[Version difference data]
►

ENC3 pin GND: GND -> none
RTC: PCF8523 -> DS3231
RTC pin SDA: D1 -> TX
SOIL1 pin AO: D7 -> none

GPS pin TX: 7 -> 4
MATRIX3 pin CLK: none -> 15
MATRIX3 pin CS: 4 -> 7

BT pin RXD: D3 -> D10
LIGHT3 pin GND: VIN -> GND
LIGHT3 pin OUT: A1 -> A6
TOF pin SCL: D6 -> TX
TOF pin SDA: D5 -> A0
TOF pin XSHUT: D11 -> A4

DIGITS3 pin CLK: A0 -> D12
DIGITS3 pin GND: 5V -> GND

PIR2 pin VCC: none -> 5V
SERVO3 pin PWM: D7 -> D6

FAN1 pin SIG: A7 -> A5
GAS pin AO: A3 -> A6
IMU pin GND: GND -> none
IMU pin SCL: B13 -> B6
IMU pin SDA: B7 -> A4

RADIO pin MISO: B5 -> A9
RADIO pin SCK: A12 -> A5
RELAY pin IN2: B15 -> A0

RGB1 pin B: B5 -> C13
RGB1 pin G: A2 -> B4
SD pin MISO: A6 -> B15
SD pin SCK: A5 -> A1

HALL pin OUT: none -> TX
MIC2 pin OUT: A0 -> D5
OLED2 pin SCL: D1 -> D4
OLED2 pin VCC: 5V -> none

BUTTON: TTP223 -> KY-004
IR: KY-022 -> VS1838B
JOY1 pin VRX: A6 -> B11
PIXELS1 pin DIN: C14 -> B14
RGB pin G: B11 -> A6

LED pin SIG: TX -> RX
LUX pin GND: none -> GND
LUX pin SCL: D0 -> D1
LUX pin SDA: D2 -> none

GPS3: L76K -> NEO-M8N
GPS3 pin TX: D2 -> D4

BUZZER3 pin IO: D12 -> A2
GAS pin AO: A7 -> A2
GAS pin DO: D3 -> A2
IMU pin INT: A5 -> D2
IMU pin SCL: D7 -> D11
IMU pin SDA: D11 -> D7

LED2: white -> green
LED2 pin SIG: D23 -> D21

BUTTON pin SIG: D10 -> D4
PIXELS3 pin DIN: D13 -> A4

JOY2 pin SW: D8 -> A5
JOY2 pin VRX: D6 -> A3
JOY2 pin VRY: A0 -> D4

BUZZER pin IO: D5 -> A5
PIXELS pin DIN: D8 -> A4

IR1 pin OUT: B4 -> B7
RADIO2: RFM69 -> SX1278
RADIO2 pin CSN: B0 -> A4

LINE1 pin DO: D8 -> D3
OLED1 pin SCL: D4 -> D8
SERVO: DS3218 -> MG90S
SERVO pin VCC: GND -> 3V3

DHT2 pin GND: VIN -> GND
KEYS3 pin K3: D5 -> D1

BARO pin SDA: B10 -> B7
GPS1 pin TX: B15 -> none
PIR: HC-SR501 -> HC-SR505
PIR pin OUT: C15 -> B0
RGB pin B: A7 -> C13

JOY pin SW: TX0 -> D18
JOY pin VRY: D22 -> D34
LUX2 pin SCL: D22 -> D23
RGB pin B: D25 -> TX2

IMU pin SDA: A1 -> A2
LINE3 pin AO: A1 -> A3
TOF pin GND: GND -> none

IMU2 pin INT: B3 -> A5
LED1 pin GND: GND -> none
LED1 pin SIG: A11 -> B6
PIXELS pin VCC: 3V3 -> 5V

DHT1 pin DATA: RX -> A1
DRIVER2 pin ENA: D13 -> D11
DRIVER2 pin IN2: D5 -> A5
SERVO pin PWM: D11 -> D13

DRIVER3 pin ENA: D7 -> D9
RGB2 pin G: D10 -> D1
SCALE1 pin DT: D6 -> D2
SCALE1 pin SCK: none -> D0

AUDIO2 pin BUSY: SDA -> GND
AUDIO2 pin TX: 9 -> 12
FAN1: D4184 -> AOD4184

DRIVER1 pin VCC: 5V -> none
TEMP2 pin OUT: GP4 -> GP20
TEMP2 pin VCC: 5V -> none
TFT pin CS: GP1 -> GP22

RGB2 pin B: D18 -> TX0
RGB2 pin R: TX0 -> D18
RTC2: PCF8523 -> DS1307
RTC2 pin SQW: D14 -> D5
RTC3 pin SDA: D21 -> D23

◄

→ Problem statement
Write down only the closing run of lines: the one containing "SERVO: DS3218 -> MG90S" and every line after it to the end of the entries, exactly.

→ Answer to the exercise
SERVO: DS3218 -> MG90S
SERVO pin VCC: GND -> 3V3

DHT2 pin GND: VIN -> GND
KEYS3 pin K3: D5 -> D1

BARO pin SDA: B10 -> B7
GPS1 pin TX: B15 -> none
PIR: HC-SR501 -> HC-SR505
PIR pin OUT: C15 -> B0
RGB pin B: A7 -> C13

JOY pin SW: TX0 -> D18
JOY pin VRY: D22 -> D34
LUX2 pin SCL: D22 -> D23
RGB pin B: D25 -> TX2

IMU pin SDA: A1 -> A2
LINE3 pin AO: A1 -> A3
TOF pin GND: GND -> none

IMU2 pin INT: B3 -> A5
LED1 pin GND: GND -> none
LED1 pin SIG: A11 -> B6
PIXELS pin VCC: 3V3 -> 5V

DHT1 pin DATA: RX -> A1
DRIVER2 pin ENA: D13 -> D11
DRIVER2 pin IN2: D5 -> A5
SERVO pin PWM: D11 -> D13

DRIVER3 pin ENA: D7 -> D9
RGB2 pin G: D10 -> D1
SCALE1 pin DT: D6 -> D2
SCALE1 pin SCK: none -> D0

AUDIO2 pin BUSY: SDA -> GND
AUDIO2 pin TX: 9 -> 12
FAN1: D4184 -> AOD4184

DRIVER1 pin VCC: 5V -> none
TEMP2 pin OUT: GP4 -> GP20
TEMP2 pin VCC: 5V -> none
TFT pin CS: GP1 -> GP22

RGB2 pin B: D18 -> TX0
RGB2 pin R: TX0 -> D18
RTC2: PCF8523 -> DS1307
RTC2 pin SQW: D14 -> D5
RTC3 pin SDA: D21 -> D23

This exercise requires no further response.